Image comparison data
____________

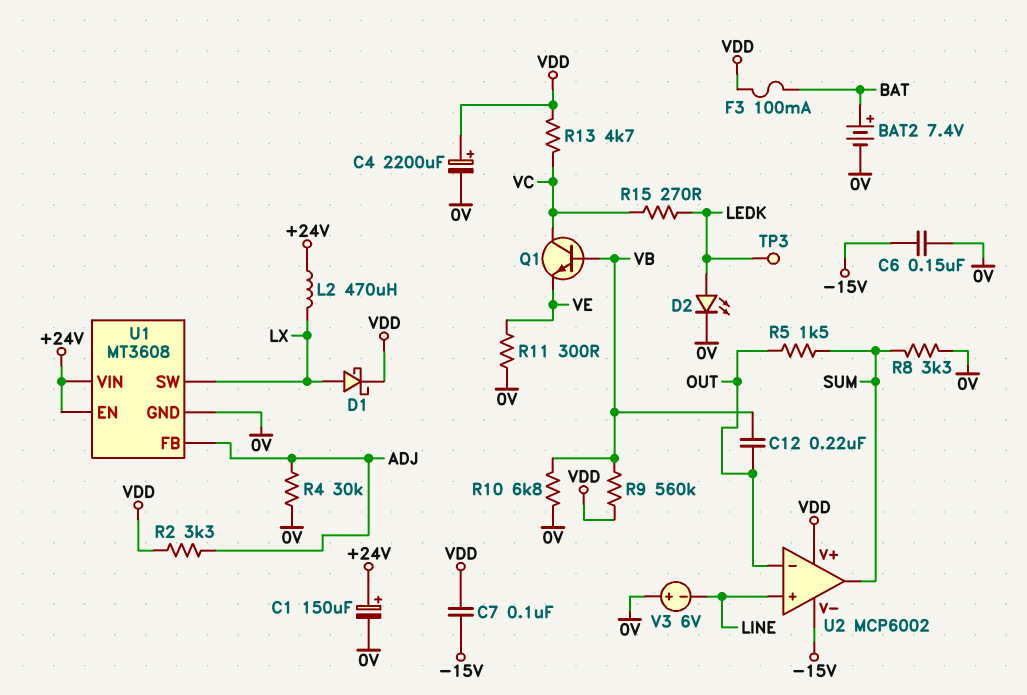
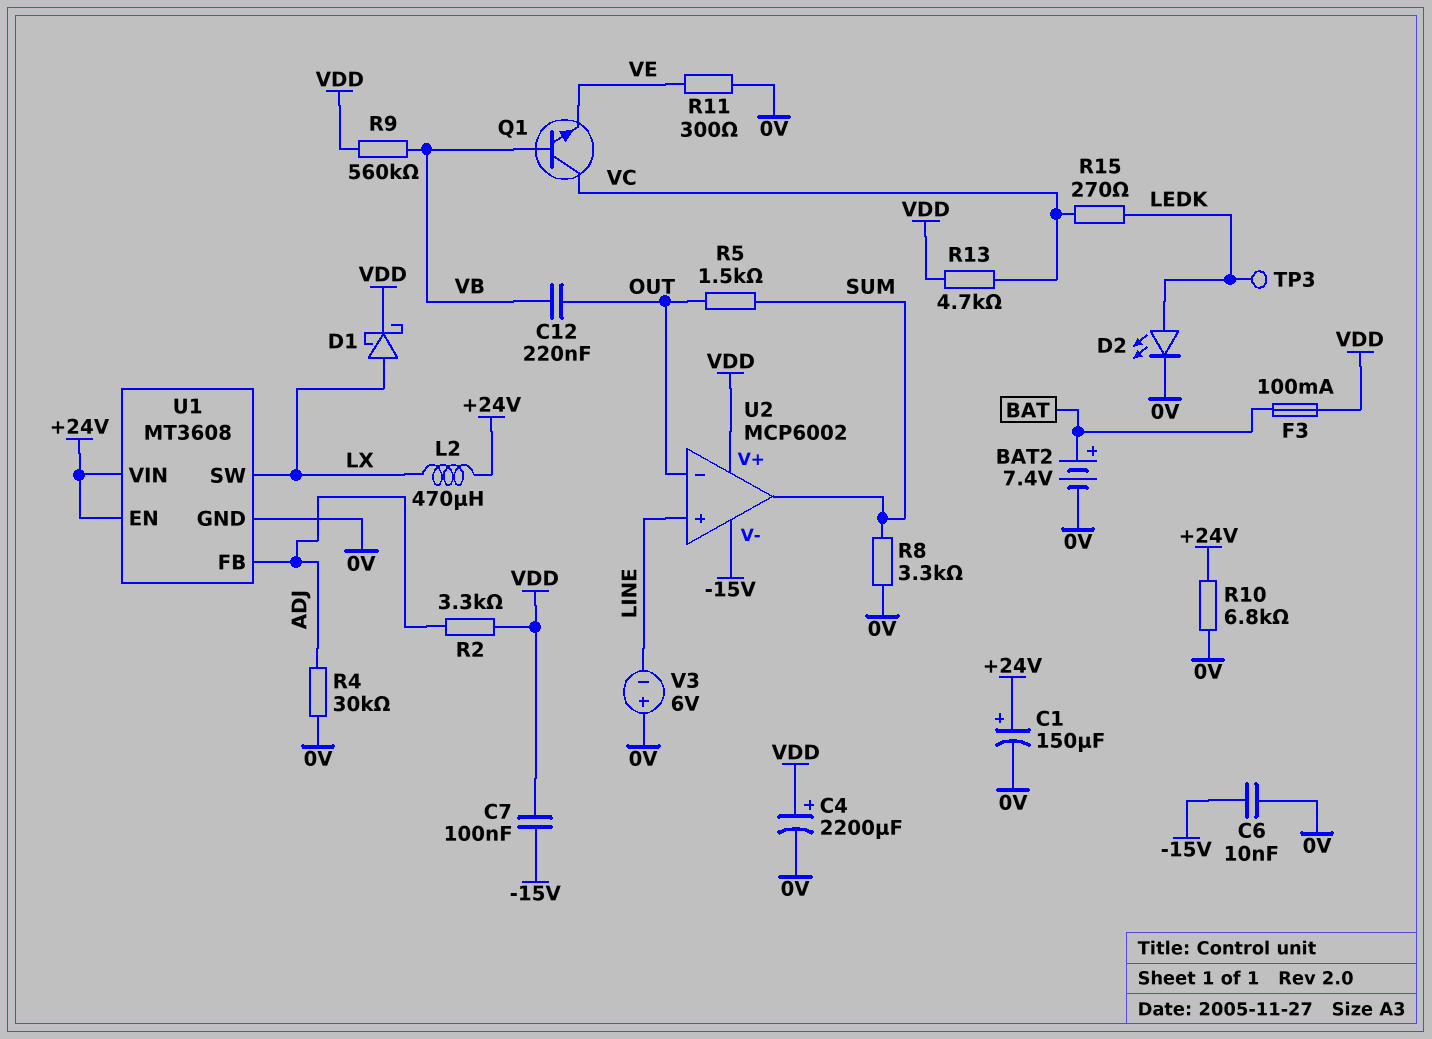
C6: 150nF (-15V, 0V) -> 10nF (-15V, 0V)
R10: 6.8k (0V, VB) -> 6.8k (+24V, 0V)

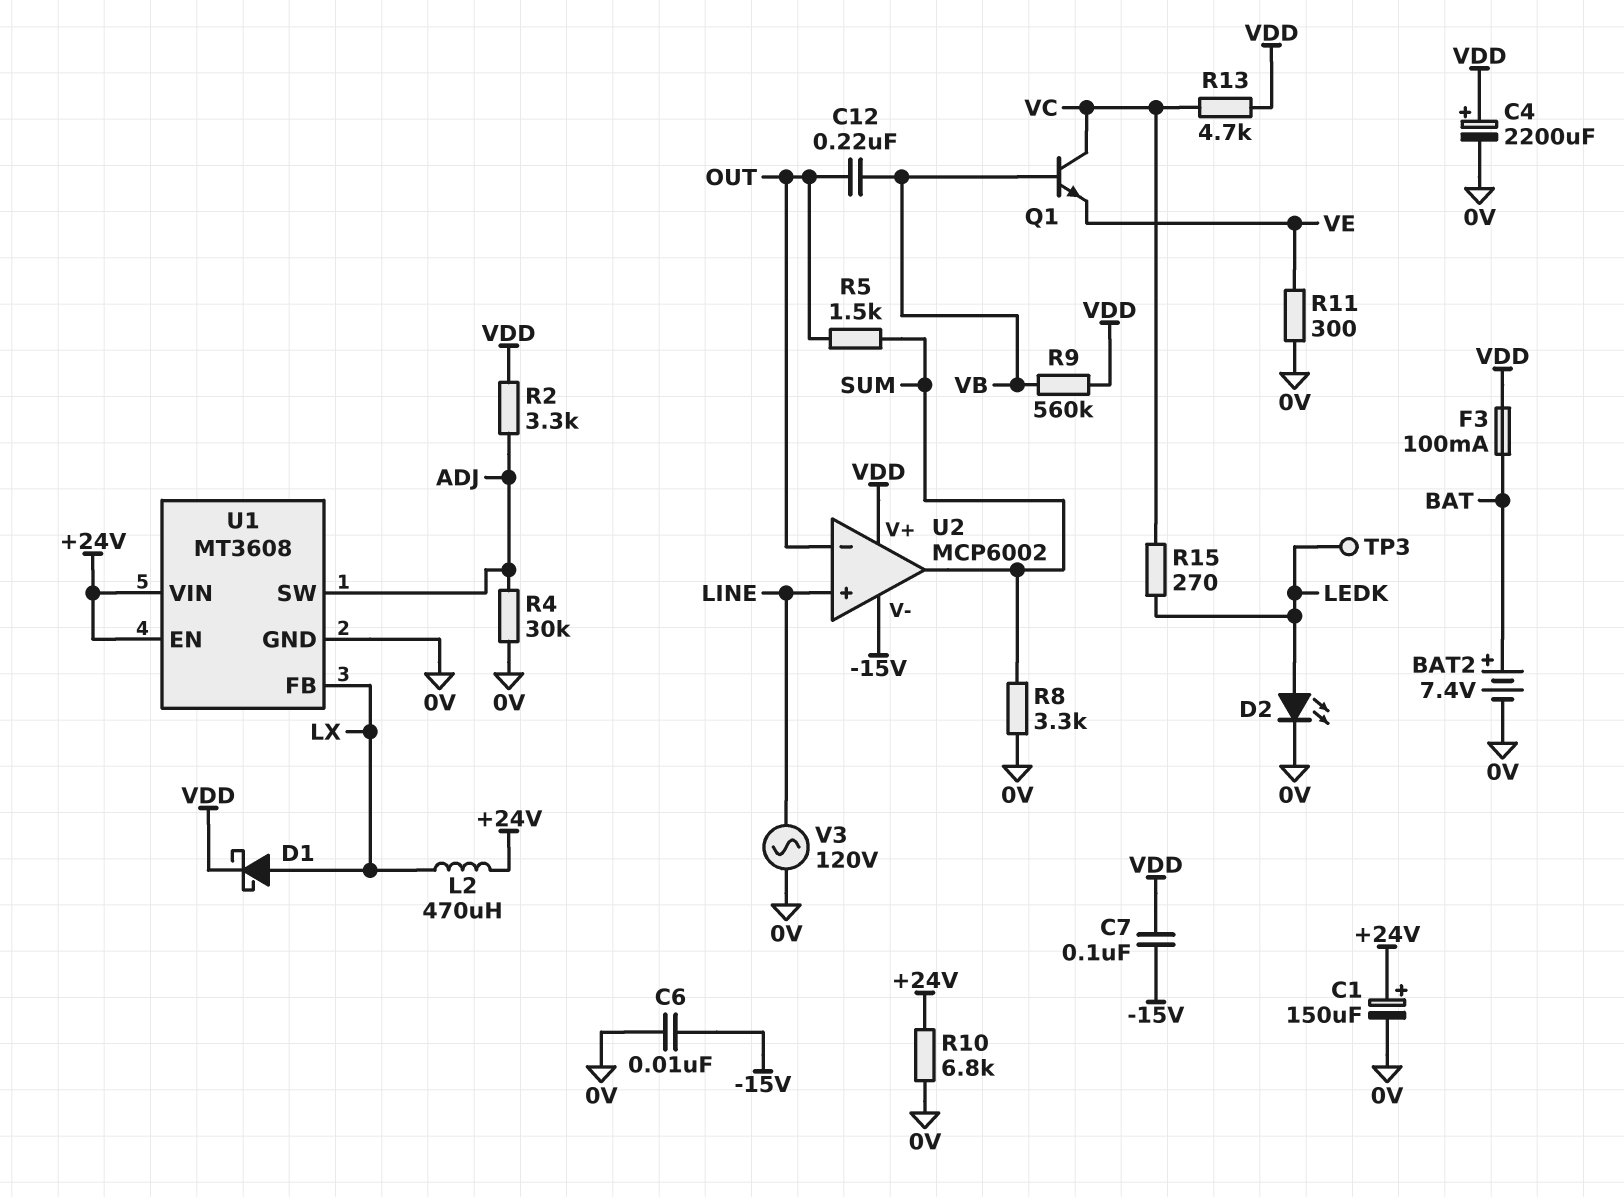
U1 pin FB: ADJ -> LX
U1 pin SW: LX -> ADJ
V3: 6V (plus 0V, minus LINE) -> AC 120V (0V, LINE)

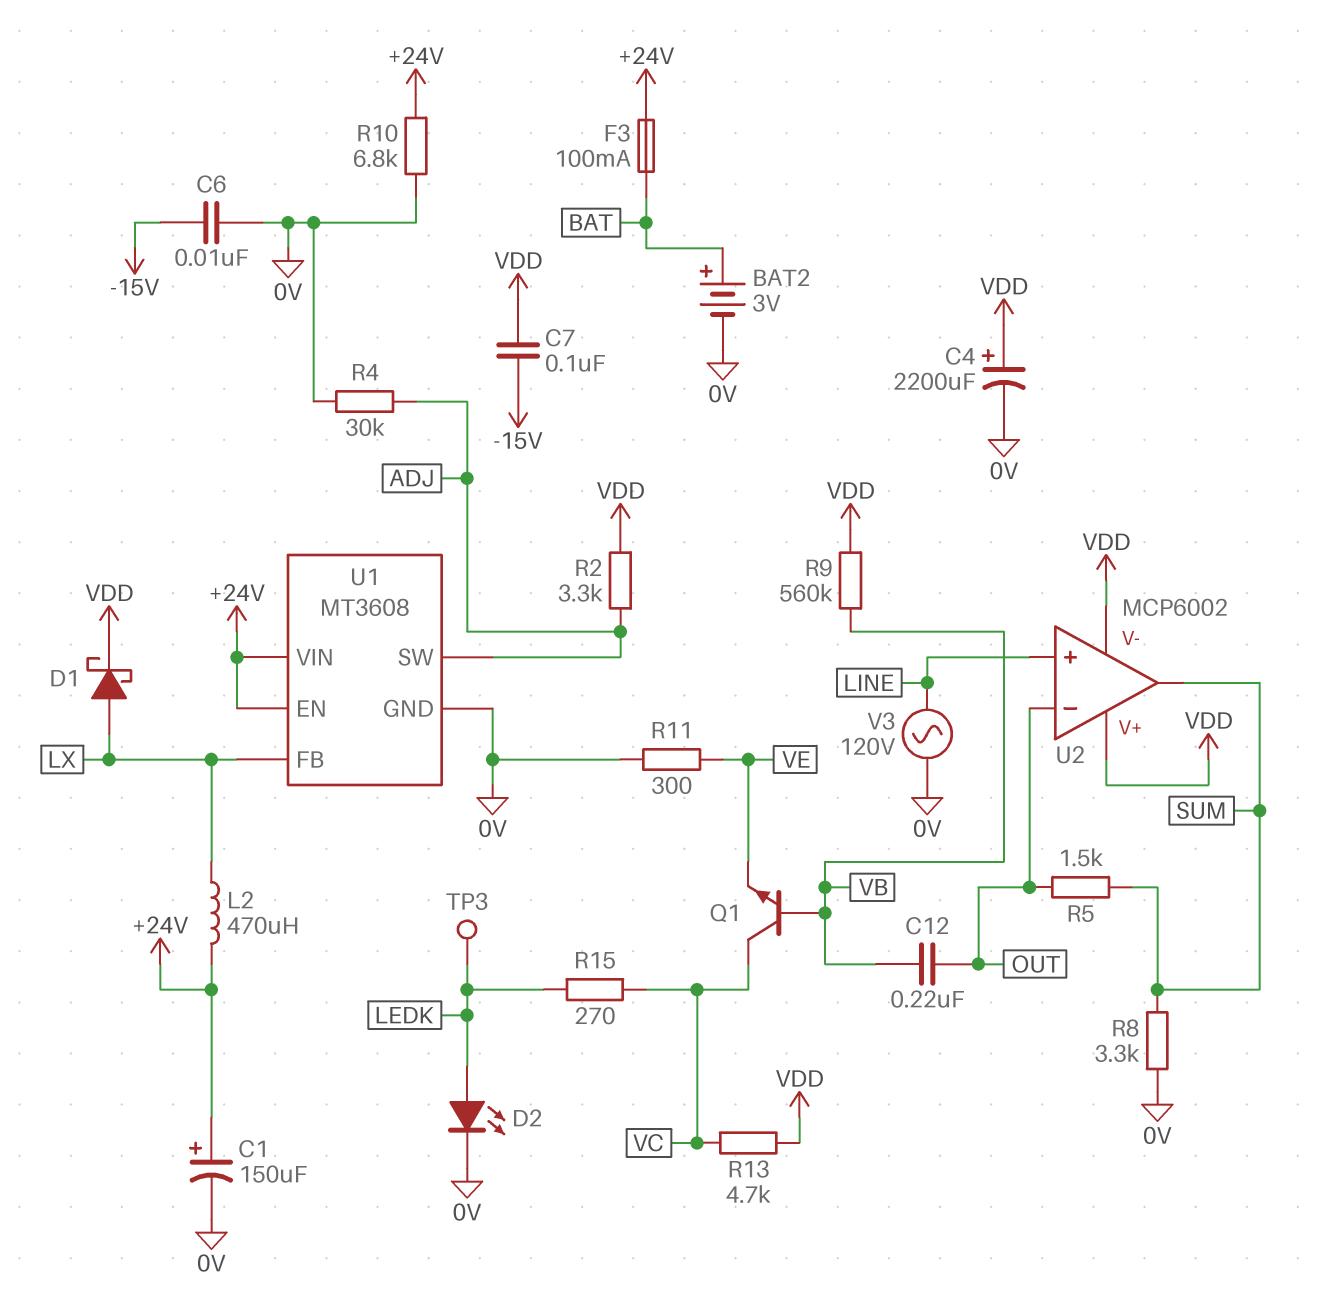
BAT2: 7.4V (plus BAT, minus 0V) -> 3V (plus BAT, minus 0V)
F3: 100mA (BAT, VDD) -> 100mA (+24V, BAT)
U2 pin V-: -15V -> VDD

____________

Work required: Every line above that holds the word "plus" should be copied out.

Output below:
V3: 6V (plus 0V, minus LINE) -> AC 120V (0V, LINE)
BAT2: 7.4V (plus BAT, minus 0V) -> 3V (plus BAT, minus 0V)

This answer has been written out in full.